* **Work task**:
Starting with the line containing "pink teapot [176,250,252,324]" and going on through the line containing "grey jar [579,102,639,174]", return the lines of the data below exactly, and only those.

>>>>>

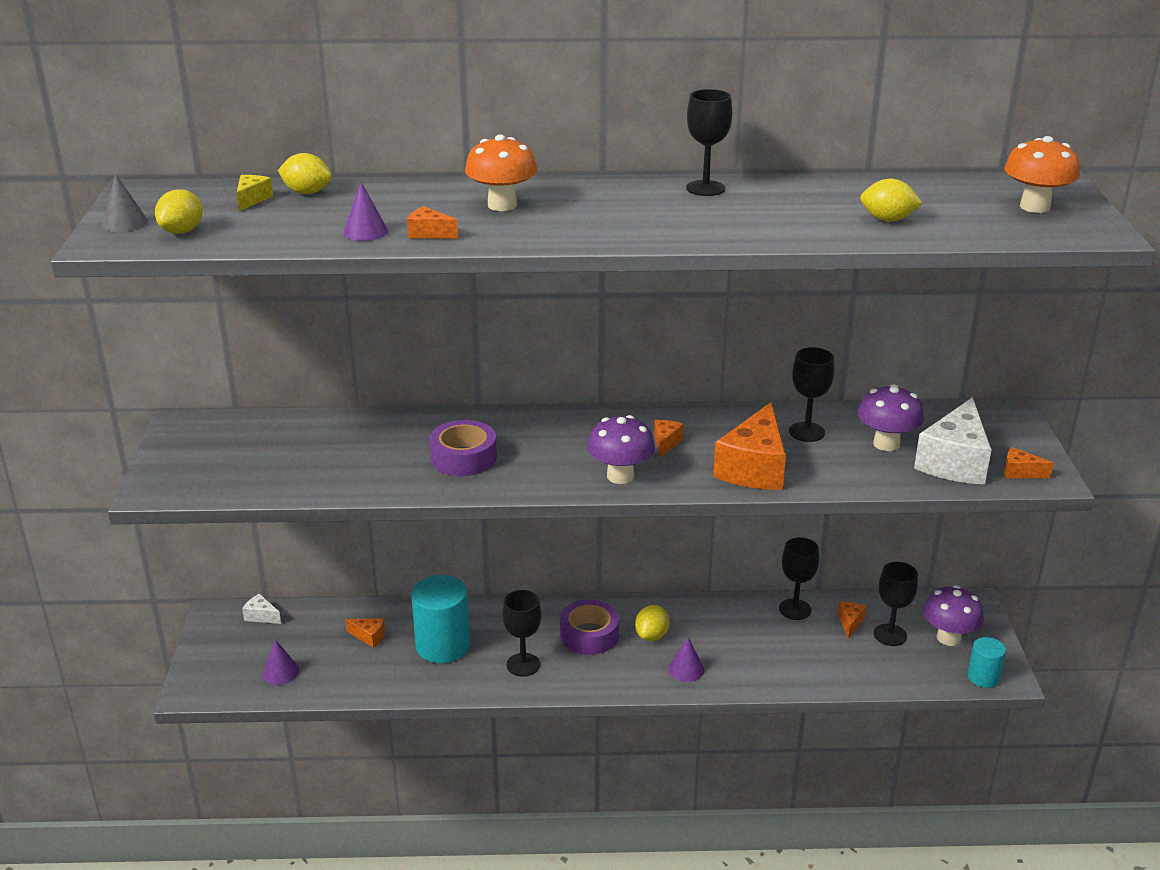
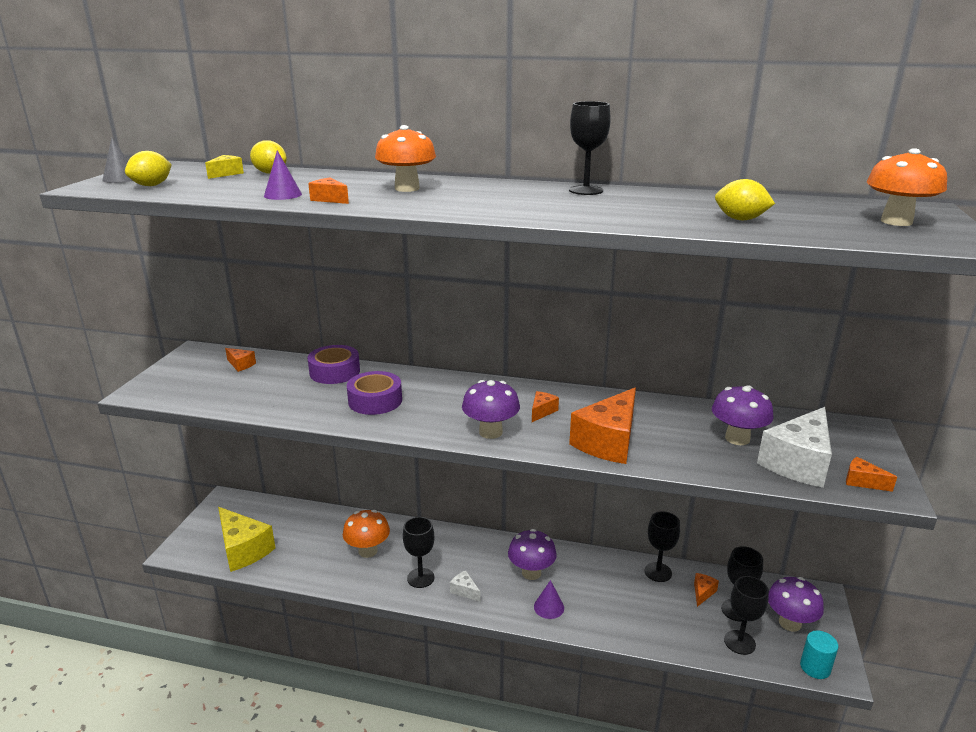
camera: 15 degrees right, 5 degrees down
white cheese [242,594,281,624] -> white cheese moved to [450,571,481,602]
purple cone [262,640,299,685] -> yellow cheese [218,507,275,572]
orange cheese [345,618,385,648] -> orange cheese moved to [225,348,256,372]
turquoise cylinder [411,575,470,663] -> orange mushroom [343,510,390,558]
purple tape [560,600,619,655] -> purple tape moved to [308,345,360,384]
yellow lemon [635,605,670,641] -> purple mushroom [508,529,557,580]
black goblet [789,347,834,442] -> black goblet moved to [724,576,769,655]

<<<<<
>>>>>

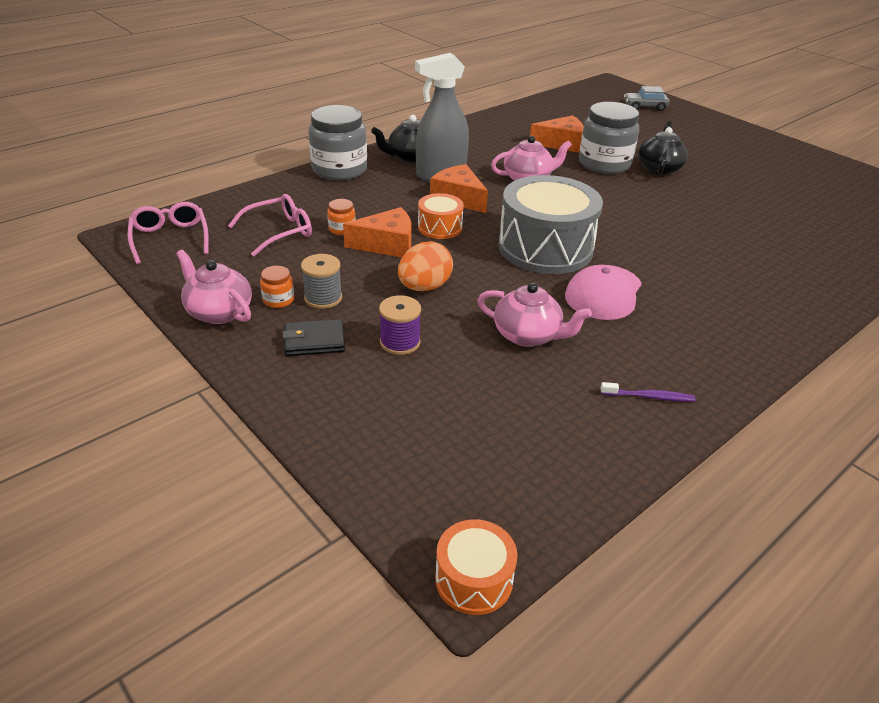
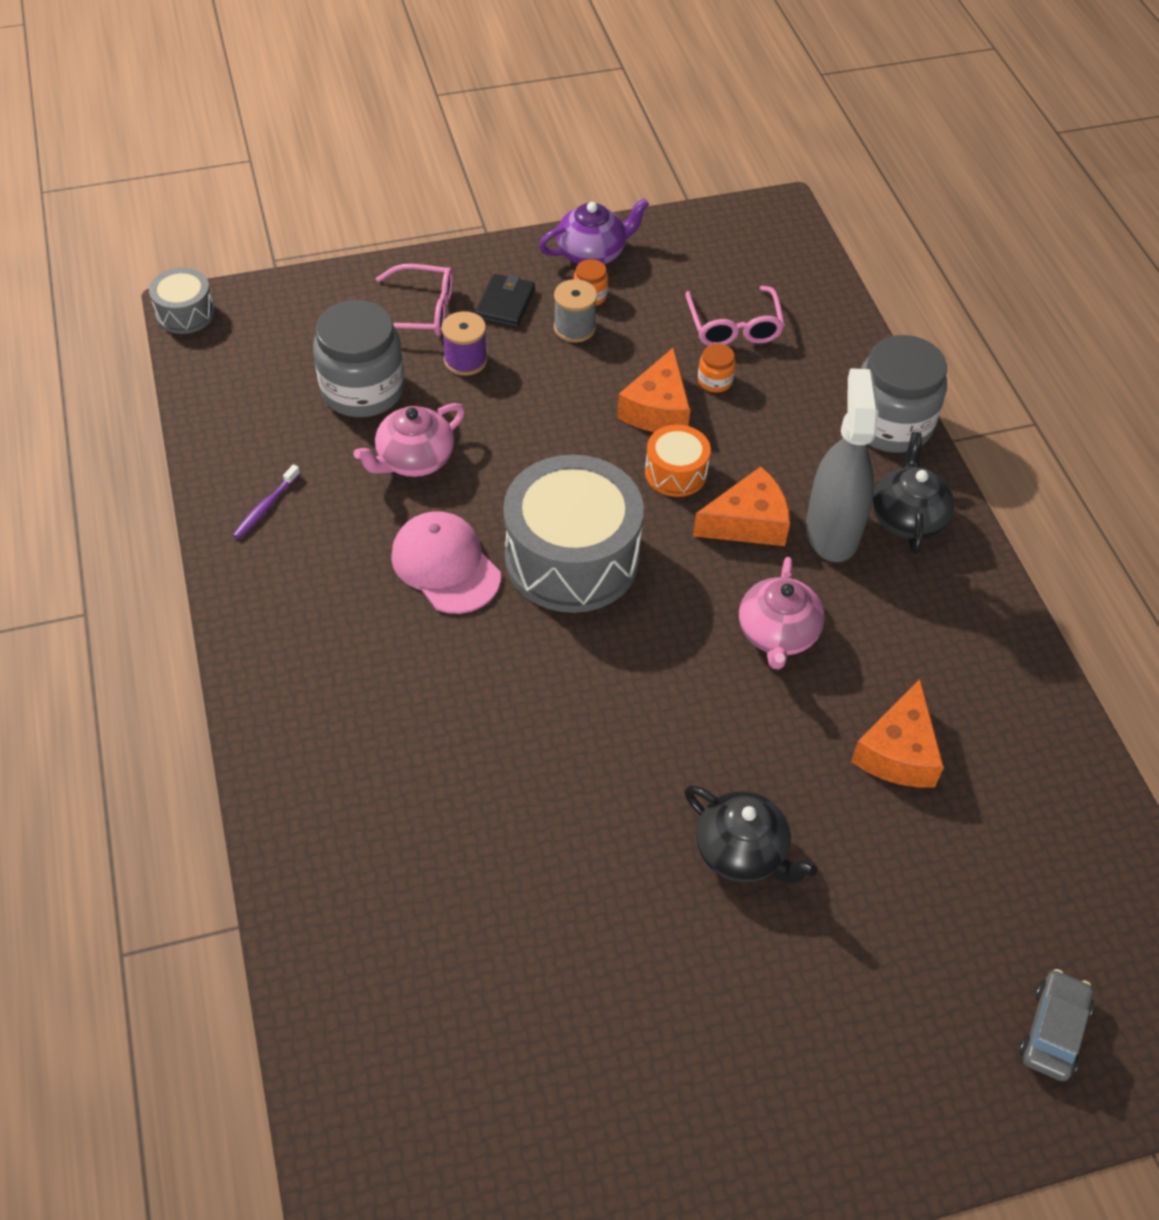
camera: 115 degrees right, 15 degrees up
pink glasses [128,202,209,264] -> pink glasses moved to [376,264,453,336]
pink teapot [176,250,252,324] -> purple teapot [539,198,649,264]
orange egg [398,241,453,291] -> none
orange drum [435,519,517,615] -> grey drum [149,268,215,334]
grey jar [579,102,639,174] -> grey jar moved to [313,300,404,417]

<<<<<

* **Task output**:
pink teapot [176,250,252,324] -> purple teapot [539,198,649,264]
orange egg [398,241,453,291] -> none
orange drum [435,519,517,615] -> grey drum [149,268,215,334]
grey jar [579,102,639,174] -> grey jar moved to [313,300,404,417]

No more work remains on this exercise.